- _ABOUT THIS TASK_
Each line of the data should be repeated precisely.

- _DATA PROVIDED_
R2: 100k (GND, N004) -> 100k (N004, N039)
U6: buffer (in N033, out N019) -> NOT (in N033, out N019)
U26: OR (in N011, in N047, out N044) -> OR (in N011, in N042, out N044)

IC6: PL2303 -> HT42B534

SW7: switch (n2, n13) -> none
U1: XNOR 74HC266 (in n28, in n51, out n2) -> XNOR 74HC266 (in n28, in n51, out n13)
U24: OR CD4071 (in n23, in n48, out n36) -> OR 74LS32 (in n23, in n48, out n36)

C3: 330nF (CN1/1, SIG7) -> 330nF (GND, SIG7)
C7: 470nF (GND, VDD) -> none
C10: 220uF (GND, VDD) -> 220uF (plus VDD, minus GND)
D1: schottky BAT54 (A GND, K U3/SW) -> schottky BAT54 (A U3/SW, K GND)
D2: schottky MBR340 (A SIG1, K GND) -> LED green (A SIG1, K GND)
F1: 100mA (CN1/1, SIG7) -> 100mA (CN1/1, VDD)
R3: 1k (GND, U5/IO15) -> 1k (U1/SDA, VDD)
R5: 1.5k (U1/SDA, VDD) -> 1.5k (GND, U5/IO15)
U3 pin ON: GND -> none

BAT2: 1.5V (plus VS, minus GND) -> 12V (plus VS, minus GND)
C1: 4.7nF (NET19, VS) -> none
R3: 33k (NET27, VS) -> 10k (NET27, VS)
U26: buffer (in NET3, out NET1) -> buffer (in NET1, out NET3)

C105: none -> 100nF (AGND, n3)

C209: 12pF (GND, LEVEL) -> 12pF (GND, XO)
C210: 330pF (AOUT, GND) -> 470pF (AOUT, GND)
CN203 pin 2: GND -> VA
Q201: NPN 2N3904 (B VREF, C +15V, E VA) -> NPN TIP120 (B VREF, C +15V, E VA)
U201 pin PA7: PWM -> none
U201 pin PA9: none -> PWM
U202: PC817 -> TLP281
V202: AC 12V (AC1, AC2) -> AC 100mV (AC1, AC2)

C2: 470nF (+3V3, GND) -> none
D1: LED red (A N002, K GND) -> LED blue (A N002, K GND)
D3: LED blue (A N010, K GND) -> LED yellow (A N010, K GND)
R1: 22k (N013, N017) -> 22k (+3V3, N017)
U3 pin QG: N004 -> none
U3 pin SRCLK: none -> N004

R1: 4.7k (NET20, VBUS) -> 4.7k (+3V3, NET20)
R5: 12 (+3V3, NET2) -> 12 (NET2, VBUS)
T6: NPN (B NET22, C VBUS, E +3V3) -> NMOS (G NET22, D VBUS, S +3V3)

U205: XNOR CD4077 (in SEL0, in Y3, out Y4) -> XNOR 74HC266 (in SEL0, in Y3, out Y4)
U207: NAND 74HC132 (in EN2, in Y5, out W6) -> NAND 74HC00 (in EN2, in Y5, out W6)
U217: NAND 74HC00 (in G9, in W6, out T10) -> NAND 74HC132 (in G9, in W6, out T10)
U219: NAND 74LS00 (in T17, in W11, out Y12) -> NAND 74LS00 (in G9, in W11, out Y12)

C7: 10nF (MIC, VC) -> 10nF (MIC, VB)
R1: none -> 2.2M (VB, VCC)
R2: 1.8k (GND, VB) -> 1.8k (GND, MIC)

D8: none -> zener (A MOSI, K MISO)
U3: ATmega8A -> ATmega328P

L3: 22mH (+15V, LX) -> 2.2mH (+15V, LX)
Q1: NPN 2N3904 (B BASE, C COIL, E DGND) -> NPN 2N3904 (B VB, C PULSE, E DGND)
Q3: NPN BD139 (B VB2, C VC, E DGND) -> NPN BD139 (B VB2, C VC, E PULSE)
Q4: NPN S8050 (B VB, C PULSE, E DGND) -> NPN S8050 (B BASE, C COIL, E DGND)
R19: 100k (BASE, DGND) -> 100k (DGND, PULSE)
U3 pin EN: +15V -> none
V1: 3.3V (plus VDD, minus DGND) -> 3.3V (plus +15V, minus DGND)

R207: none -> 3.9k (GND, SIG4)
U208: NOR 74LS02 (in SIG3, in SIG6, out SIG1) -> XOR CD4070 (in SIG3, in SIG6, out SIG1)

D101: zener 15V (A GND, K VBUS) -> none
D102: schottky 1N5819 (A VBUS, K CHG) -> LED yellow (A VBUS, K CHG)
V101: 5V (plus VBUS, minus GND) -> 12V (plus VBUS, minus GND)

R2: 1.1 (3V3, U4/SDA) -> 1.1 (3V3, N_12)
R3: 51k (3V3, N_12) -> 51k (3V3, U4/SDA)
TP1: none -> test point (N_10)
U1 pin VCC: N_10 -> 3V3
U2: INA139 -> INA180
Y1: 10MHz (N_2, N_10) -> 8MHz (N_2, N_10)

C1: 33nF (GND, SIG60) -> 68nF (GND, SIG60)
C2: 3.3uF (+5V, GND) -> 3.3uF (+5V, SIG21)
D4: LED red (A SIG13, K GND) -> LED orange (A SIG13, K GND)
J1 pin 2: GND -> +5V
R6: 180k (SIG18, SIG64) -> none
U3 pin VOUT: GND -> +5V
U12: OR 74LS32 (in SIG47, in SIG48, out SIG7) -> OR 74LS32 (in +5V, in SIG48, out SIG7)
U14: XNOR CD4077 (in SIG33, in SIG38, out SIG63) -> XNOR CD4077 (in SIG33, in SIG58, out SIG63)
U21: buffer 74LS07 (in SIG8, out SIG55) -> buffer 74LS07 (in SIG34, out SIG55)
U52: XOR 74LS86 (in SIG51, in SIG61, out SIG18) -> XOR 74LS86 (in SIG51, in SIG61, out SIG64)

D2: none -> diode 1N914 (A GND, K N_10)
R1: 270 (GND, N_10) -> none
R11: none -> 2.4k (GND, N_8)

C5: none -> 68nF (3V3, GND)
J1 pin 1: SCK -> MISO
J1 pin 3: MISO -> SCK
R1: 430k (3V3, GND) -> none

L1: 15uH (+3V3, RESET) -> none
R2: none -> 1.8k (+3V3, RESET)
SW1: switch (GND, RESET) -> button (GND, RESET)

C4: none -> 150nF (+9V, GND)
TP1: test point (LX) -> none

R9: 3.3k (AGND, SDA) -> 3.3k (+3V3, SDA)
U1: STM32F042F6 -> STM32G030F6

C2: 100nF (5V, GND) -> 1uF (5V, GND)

- _RESULT_
R2: 100k (GND, N004) -> 100k (N004, N039)
U6: buffer (in N033, out N019) -> NOT (in N033, out N019)
U26: OR (in N011, in N047, out N044) -> OR (in N011, in N042, out N044)

IC6: PL2303 -> HT42B534

SW7: switch (n2, n13) -> none
U1: XNOR 74HC266 (in n28, in n51, out n2) -> XNOR 74HC266 (in n28, in n51, out n13)
U24: OR CD4071 (in n23, in n48, out n36) -> OR 74LS32 (in n23, in n48, out n36)

C3: 330nF (CN1/1, SIG7) -> 330nF (GND, SIG7)
C7: 470nF (GND, VDD) -> none
C10: 220uF (GND, VDD) -> 220uF (plus VDD, minus GND)
D1: schottky BAT54 (A GND, K U3/SW) -> schottky BAT54 (A U3/SW, K GND)
D2: schottky MBR340 (A SIG1, K GND) -> LED green (A SIG1, K GND)
F1: 100mA (CN1/1, SIG7) -> 100mA (CN1/1, VDD)
R3: 1k (GND, U5/IO15) -> 1k (U1/SDA, VDD)
R5: 1.5k (U1/SDA, VDD) -> 1.5k (GND, U5/IO15)
U3 pin ON: GND -> none

BAT2: 1.5V (plus VS, minus GND) -> 12V (plus VS, minus GND)
C1: 4.7nF (NET19, VS) -> none
R3: 33k (NET27, VS) -> 10k (NET27, VS)
U26: buffer (in NET3, out NET1) -> buffer (in NET1, out NET3)

C105: none -> 100nF (AGND, n3)

C209: 12pF (GND, LEVEL) -> 12pF (GND, XO)
C210: 330pF (AOUT, GND) -> 470pF (AOUT, GND)
CN203 pin 2: GND -> VA
Q201: NPN 2N3904 (B VREF, C +15V, E VA) -> NPN TIP120 (B VREF, C +15V, E VA)
U201 pin PA7: PWM -> none
U201 pin PA9: none -> PWM
U202: PC817 -> TLP281
V202: AC 12V (AC1, AC2) -> AC 100mV (AC1, AC2)

C2: 470nF (+3V3, GND) -> none
D1: LED red (A N002, K GND) -> LED blue (A N002, K GND)
D3: LED blue (A N010, K GND) -> LED yellow (A N010, K GND)
R1: 22k (N013, N017) -> 22k (+3V3, N017)
U3 pin QG: N004 -> none
U3 pin SRCLK: none -> N004

R1: 4.7k (NET20, VBUS) -> 4.7k (+3V3, NET20)
R5: 12 (+3V3, NET2) -> 12 (NET2, VBUS)
T6: NPN (B NET22, C VBUS, E +3V3) -> NMOS (G NET22, D VBUS, S +3V3)

U205: XNOR CD4077 (in SEL0, in Y3, out Y4) -> XNOR 74HC266 (in SEL0, in Y3, out Y4)
U207: NAND 74HC132 (in EN2, in Y5, out W6) -> NAND 74HC00 (in EN2, in Y5, out W6)
U217: NAND 74HC00 (in G9, in W6, out T10) -> NAND 74HC132 (in G9, in W6, out T10)
U219: NAND 74LS00 (in T17, in W11, out Y12) -> NAND 74LS00 (in G9, in W11, out Y12)

C7: 10nF (MIC, VC) -> 10nF (MIC, VB)
R1: none -> 2.2M (VB, VCC)
R2: 1.8k (GND, VB) -> 1.8k (GND, MIC)

D8: none -> zener (A MOSI, K MISO)
U3: ATmega8A -> ATmega328P

L3: 22mH (+15V, LX) -> 2.2mH (+15V, LX)
Q1: NPN 2N3904 (B BASE, C COIL, E DGND) -> NPN 2N3904 (B VB, C PULSE, E DGND)
Q3: NPN BD139 (B VB2, C VC, E DGND) -> NPN BD139 (B VB2, C VC, E PULSE)
Q4: NPN S8050 (B VB, C PULSE, E DGND) -> NPN S8050 (B BASE, C COIL, E DGND)
R19: 100k (BASE, DGND) -> 100k (DGND, PULSE)
U3 pin EN: +15V -> none
V1: 3.3V (plus VDD, minus DGND) -> 3.3V (plus +15V, minus DGND)

R207: none -> 3.9k (GND, SIG4)
U208: NOR 74LS02 (in SIG3, in SIG6, out SIG1) -> XOR CD4070 (in SIG3, in SIG6, out SIG1)

D101: zener 15V (A GND, K VBUS) -> none
D102: schottky 1N5819 (A VBUS, K CHG) -> LED yellow (A VBUS, K CHG)
V101: 5V (plus VBUS, minus GND) -> 12V (plus VBUS, minus GND)

R2: 1.1 (3V3, U4/SDA) -> 1.1 (3V3, N_12)
R3: 51k (3V3, N_12) -> 51k (3V3, U4/SDA)
TP1: none -> test point (N_10)
U1 pin VCC: N_10 -> 3V3
U2: INA139 -> INA180
Y1: 10MHz (N_2, N_10) -> 8MHz (N_2, N_10)

C1: 33nF (GND, SIG60) -> 68nF (GND, SIG60)
C2: 3.3uF (+5V, GND) -> 3.3uF (+5V, SIG21)
D4: LED red (A SIG13, K GND) -> LED orange (A SIG13, K GND)
J1 pin 2: GND -> +5V
R6: 180k (SIG18, SIG64) -> none
U3 pin VOUT: GND -> +5V
U12: OR 74LS32 (in SIG47, in SIG48, out SIG7) -> OR 74LS32 (in +5V, in SIG48, out SIG7)
U14: XNOR CD4077 (in SIG33, in SIG38, out SIG63) -> XNOR CD4077 (in SIG33, in SIG58, out SIG63)
U21: buffer 74LS07 (in SIG8, out SIG55) -> buffer 74LS07 (in SIG34, out SIG55)
U52: XOR 74LS86 (in SIG51, in SIG61, out SIG18) -> XOR 74LS86 (in SIG51, in SIG61, out SIG64)

D2: none -> diode 1N914 (A GND, K N_10)
R1: 270 (GND, N_10) -> none
R11: none -> 2.4k (GND, N_8)

C5: none -> 68nF (3V3, GND)
J1 pin 1: SCK -> MISO
J1 pin 3: MISO -> SCK
R1: 430k (3V3, GND) -> none

L1: 15uH (+3V3, RESET) -> none
R2: none -> 1.8k (+3V3, RESET)
SW1: switch (GND, RESET) -> button (GND, RESET)

C4: none -> 150nF (+9V, GND)
TP1: test point (LX) -> none

R9: 3.3k (AGND, SDA) -> 3.3k (+3V3, SDA)
U1: STM32F042F6 -> STM32G030F6

C2: 100nF (5V, GND) -> 1uF (5V, GND)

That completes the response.